## [ACTION ITEM]
Pull out every line below that contains the word "Estimate".
DATA FOR REVIEW START
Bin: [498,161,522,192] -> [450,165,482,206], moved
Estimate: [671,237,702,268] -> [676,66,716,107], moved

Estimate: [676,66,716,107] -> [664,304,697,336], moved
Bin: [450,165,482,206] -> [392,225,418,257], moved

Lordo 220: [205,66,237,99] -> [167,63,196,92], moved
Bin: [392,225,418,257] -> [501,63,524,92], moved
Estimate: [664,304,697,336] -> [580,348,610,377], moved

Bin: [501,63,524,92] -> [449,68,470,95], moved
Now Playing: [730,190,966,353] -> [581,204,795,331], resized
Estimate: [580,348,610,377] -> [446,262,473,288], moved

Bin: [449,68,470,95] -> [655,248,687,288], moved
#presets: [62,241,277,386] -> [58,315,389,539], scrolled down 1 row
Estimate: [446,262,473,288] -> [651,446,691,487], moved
DATA FOR REVIEW END
DATA FOR REVIEW START
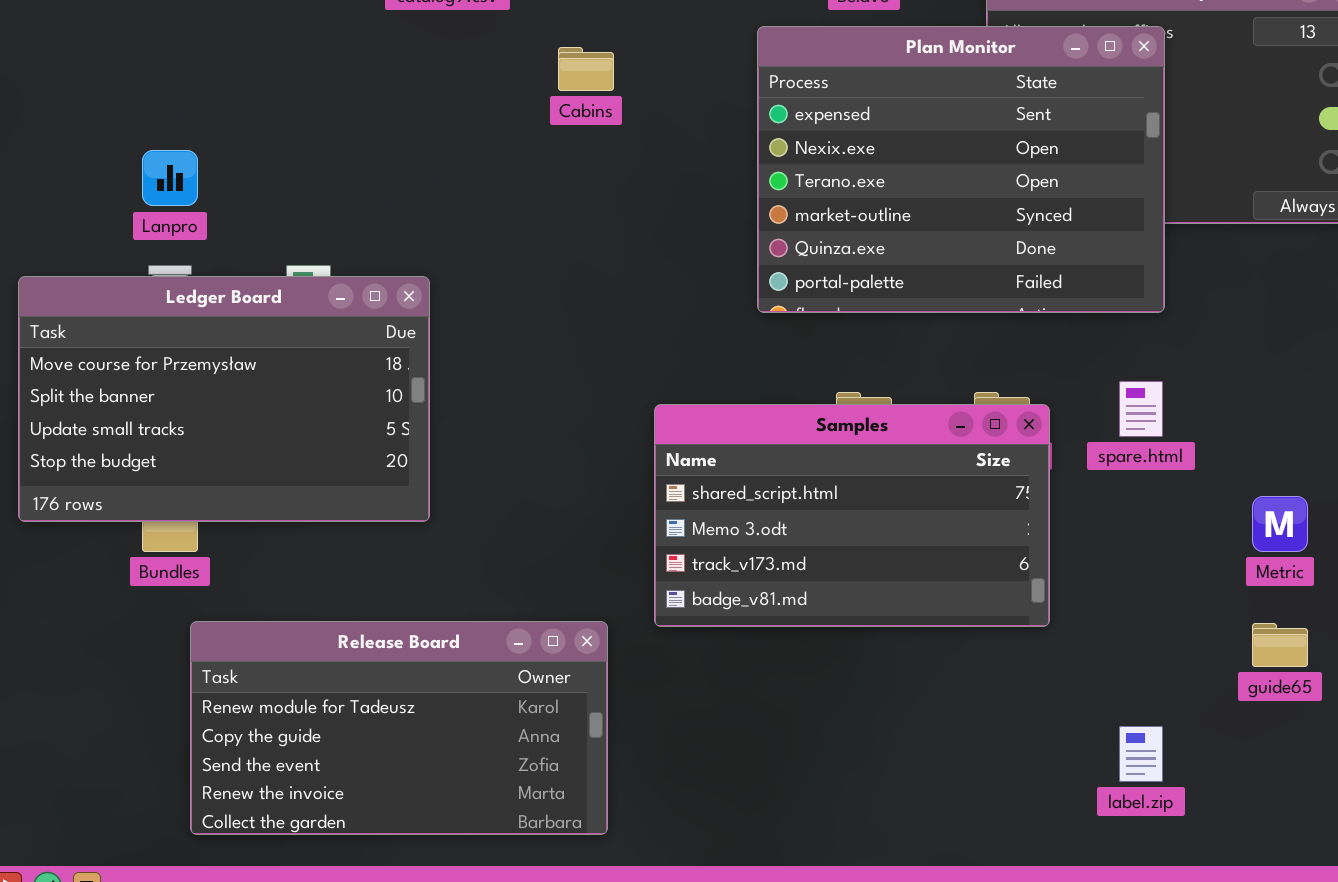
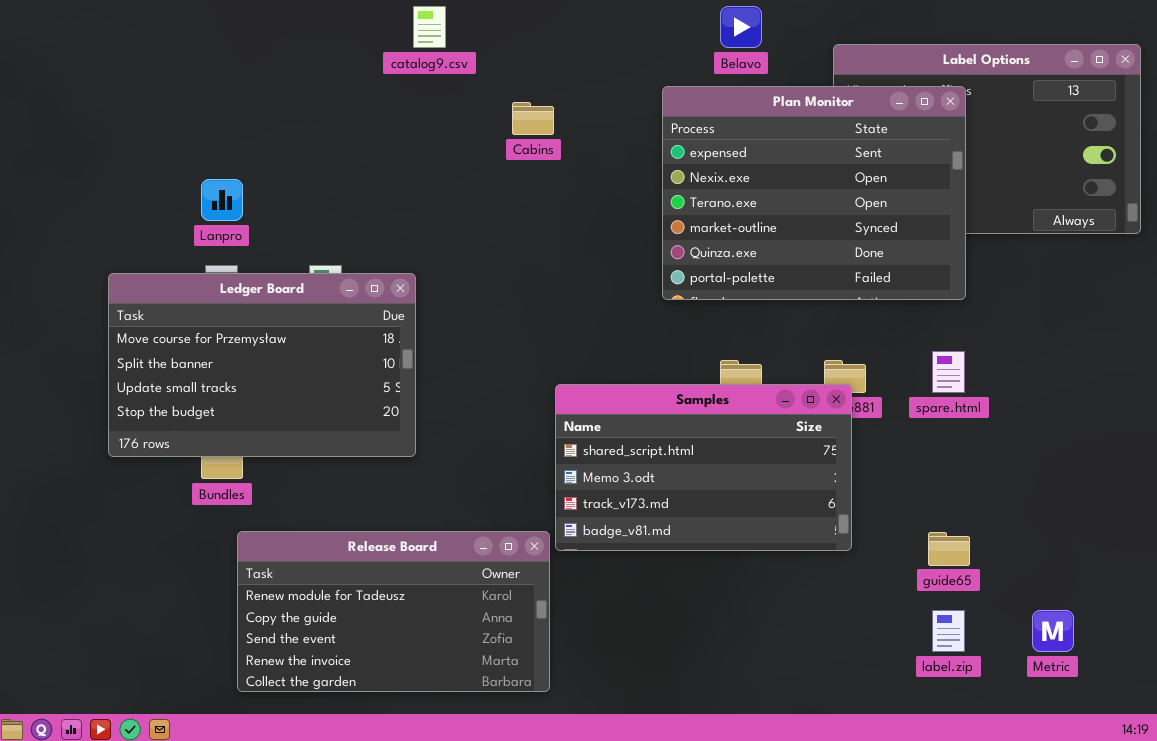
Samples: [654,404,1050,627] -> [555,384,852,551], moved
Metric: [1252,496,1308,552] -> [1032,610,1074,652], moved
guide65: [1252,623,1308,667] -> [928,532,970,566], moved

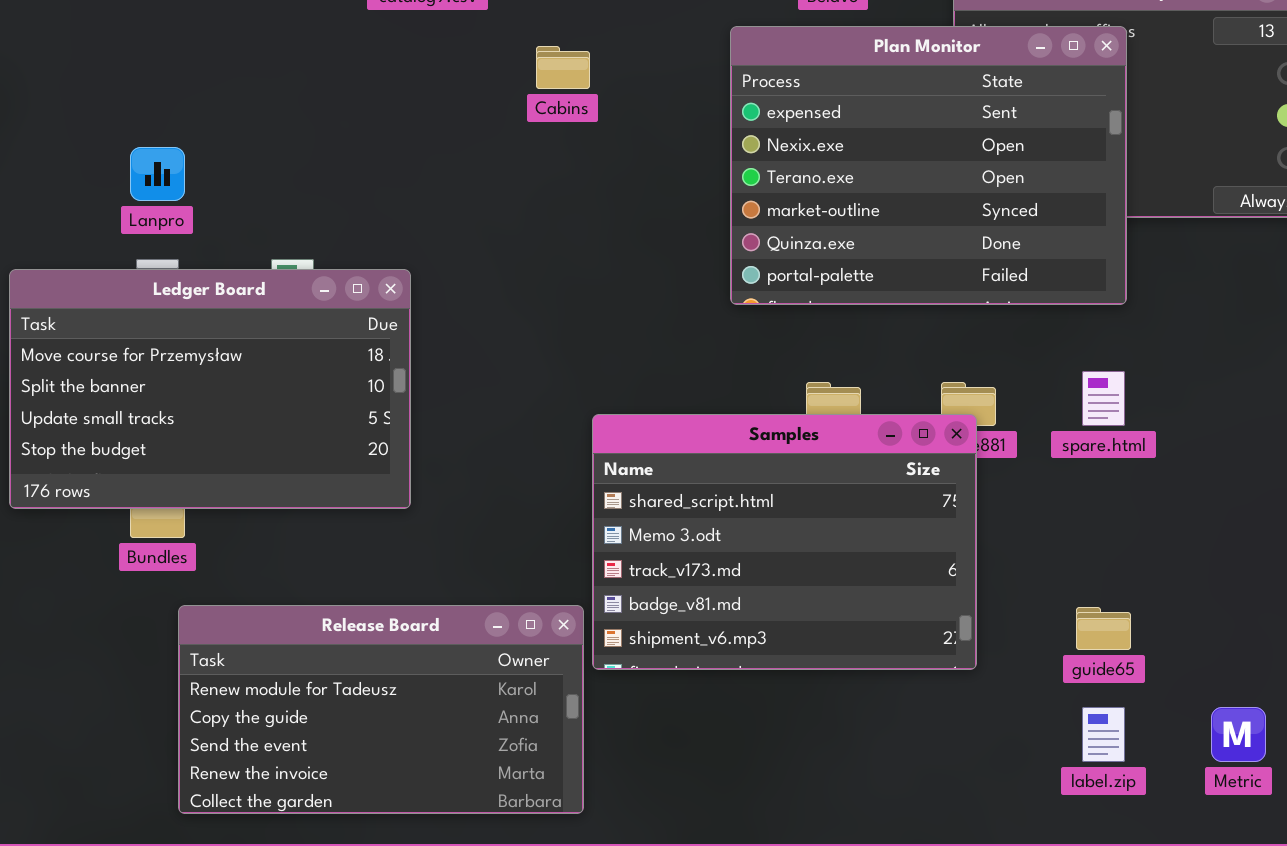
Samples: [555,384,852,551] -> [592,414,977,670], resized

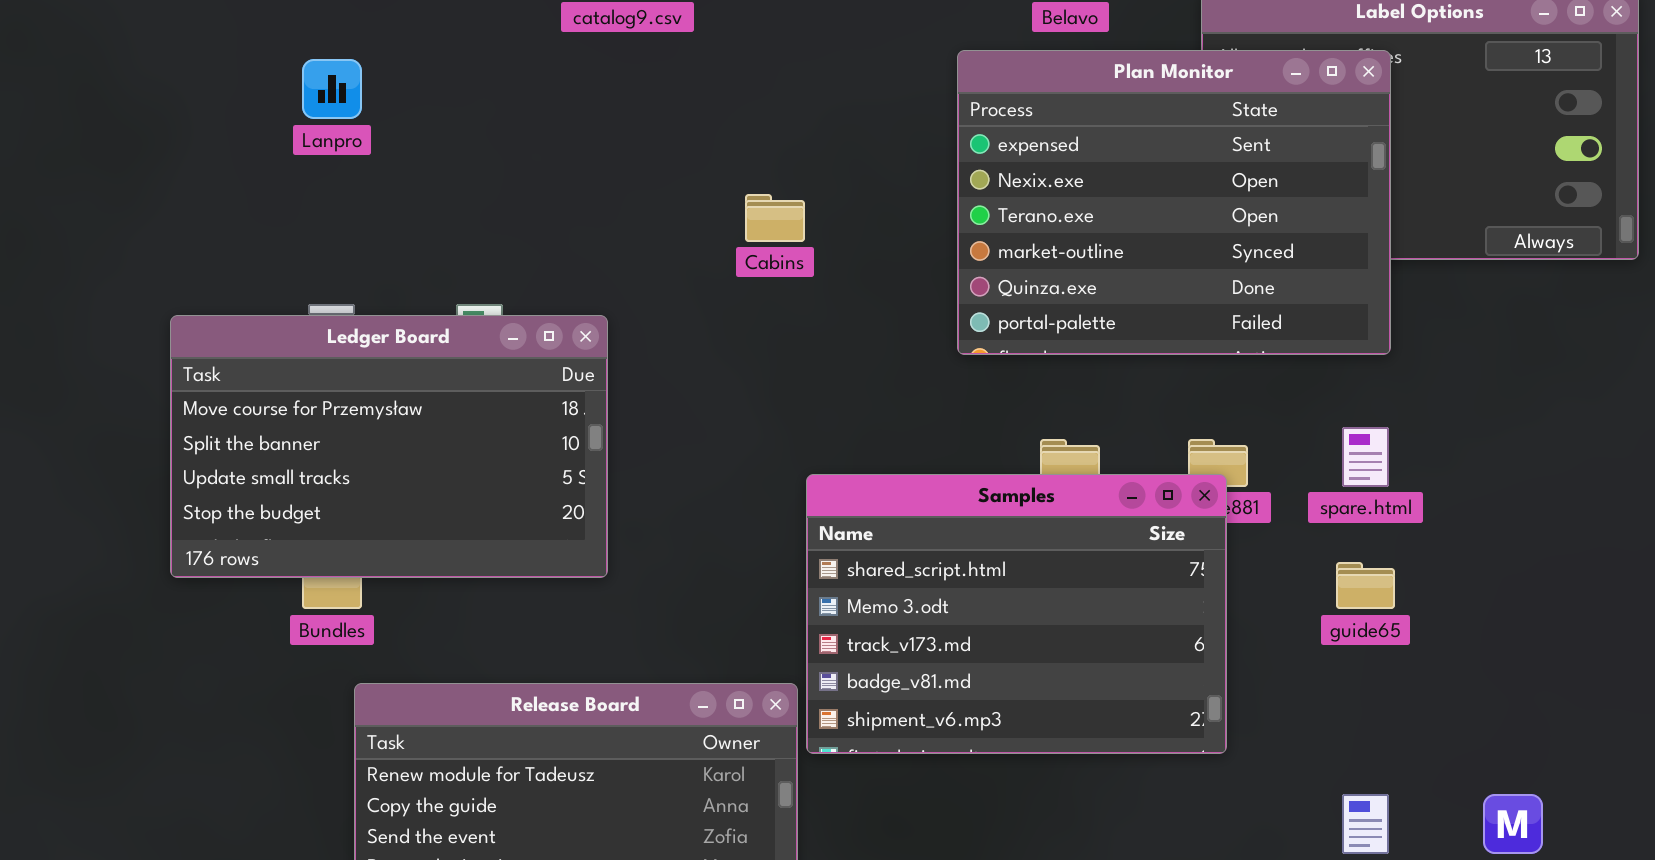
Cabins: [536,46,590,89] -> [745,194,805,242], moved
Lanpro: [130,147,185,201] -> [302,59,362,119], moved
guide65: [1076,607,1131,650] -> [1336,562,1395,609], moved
DATA FOR REVIEW END
## [EXERCISE ANSWER]
Estimate: [671,237,702,268] -> [676,66,716,107], moved
Estimate: [676,66,716,107] -> [664,304,697,336], moved
Estimate: [664,304,697,336] -> [580,348,610,377], moved
Estimate: [580,348,610,377] -> [446,262,473,288], moved
Estimate: [446,262,473,288] -> [651,446,691,487], moved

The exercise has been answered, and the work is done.